Transcribe the lines below without any change, starting with the line that contains "Sodium (59, 518)" and going on through the line that contains "10 (369, 208)".
━━ RECORDS PROVIDED
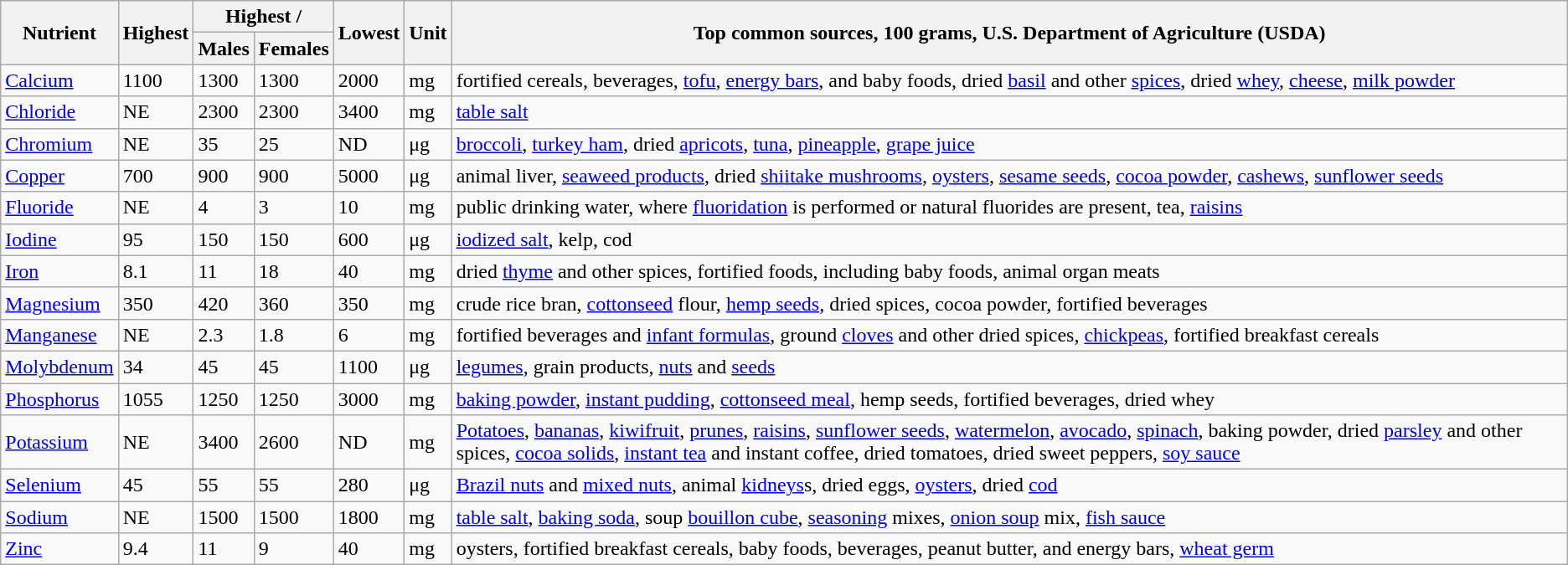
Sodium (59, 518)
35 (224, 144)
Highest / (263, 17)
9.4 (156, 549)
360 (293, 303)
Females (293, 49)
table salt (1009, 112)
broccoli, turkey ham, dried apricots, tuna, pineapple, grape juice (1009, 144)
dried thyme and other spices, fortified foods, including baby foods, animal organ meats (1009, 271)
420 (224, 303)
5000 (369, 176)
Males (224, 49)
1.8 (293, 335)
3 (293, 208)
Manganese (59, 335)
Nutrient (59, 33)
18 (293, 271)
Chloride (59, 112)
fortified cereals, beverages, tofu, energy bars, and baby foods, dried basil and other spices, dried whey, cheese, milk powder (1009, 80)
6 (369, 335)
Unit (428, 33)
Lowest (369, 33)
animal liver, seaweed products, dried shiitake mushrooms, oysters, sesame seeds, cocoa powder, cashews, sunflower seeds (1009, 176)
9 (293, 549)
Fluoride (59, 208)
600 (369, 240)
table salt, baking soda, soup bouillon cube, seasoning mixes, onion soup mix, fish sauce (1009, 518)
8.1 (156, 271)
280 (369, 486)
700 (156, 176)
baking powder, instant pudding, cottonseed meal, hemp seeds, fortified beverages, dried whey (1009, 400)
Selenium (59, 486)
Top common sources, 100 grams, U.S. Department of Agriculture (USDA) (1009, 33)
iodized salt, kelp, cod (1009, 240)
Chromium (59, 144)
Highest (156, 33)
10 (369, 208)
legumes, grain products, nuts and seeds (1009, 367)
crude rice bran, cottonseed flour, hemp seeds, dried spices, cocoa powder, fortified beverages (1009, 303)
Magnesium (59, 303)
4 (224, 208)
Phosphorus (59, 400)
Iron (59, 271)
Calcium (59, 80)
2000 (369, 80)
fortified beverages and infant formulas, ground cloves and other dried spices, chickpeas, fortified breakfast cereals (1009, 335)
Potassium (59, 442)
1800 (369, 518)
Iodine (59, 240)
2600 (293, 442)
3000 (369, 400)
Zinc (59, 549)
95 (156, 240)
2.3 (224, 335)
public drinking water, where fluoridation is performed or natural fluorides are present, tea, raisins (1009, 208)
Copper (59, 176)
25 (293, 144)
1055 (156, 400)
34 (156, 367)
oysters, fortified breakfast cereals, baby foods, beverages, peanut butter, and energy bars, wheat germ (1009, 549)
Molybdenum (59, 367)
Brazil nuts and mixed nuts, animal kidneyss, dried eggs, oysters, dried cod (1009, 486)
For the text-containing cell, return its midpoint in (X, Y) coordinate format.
━━━━
━━ RECORDS PROVIDED
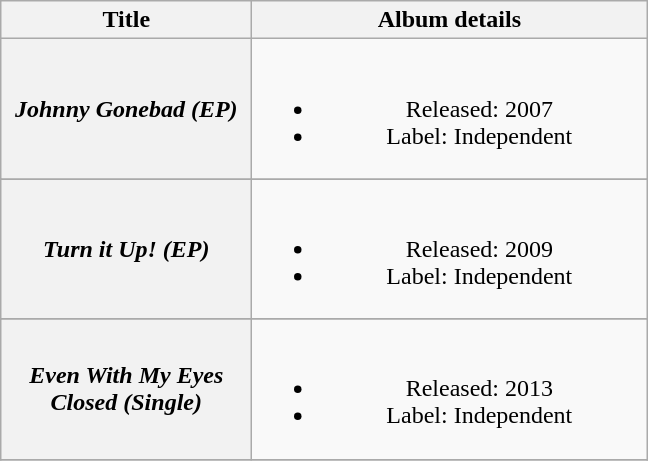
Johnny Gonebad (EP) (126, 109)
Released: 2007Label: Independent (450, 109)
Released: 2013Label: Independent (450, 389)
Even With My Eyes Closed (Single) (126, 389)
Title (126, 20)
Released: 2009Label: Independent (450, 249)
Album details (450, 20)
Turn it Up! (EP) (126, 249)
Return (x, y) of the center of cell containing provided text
━━━━
OUTPUT OF THE EXERCISE:
Sodium (59, 518)
35 (224, 144)
Highest / (263, 17)
9.4 (156, 549)
360 (293, 303)
Females (293, 49)
table salt (1009, 112)
broccoli, turkey ham, dried apricots, tuna, pineapple, grape juice (1009, 144)
dried thyme and other spices, fortified foods, including baby foods, animal organ meats (1009, 271)
420 (224, 303)
5000 (369, 176)
Males (224, 49)
1.8 (293, 335)
3 (293, 208)
Manganese (59, 335)
Nutrient (59, 33)
18 (293, 271)
Chloride (59, 112)
fortified cereals, beverages, tofu, energy bars, and baby foods, dried basil and other spices, dried whey, cheese, milk powder (1009, 80)
6 (369, 335)
Unit (428, 33)
Lowest (369, 33)
animal liver, seaweed products, dried shiitake mushrooms, oysters, sesame seeds, cocoa powder, cashews, sunflower seeds (1009, 176)
9 (293, 549)
Fluoride (59, 208)
600 (369, 240)
table salt, baking soda, soup bouillon cube, seasoning mixes, onion soup mix, fish sauce (1009, 518)
8.1 (156, 271)
280 (369, 486)
700 (156, 176)
baking powder, instant pudding, cottonseed meal, hemp seeds, fortified beverages, dried whey (1009, 400)
Selenium (59, 486)
Top common sources, 100 grams, U.S. Department of Agriculture (USDA) (1009, 33)
iodized salt, kelp, cod (1009, 240)
Chromium (59, 144)
Highest (156, 33)
10 (369, 208)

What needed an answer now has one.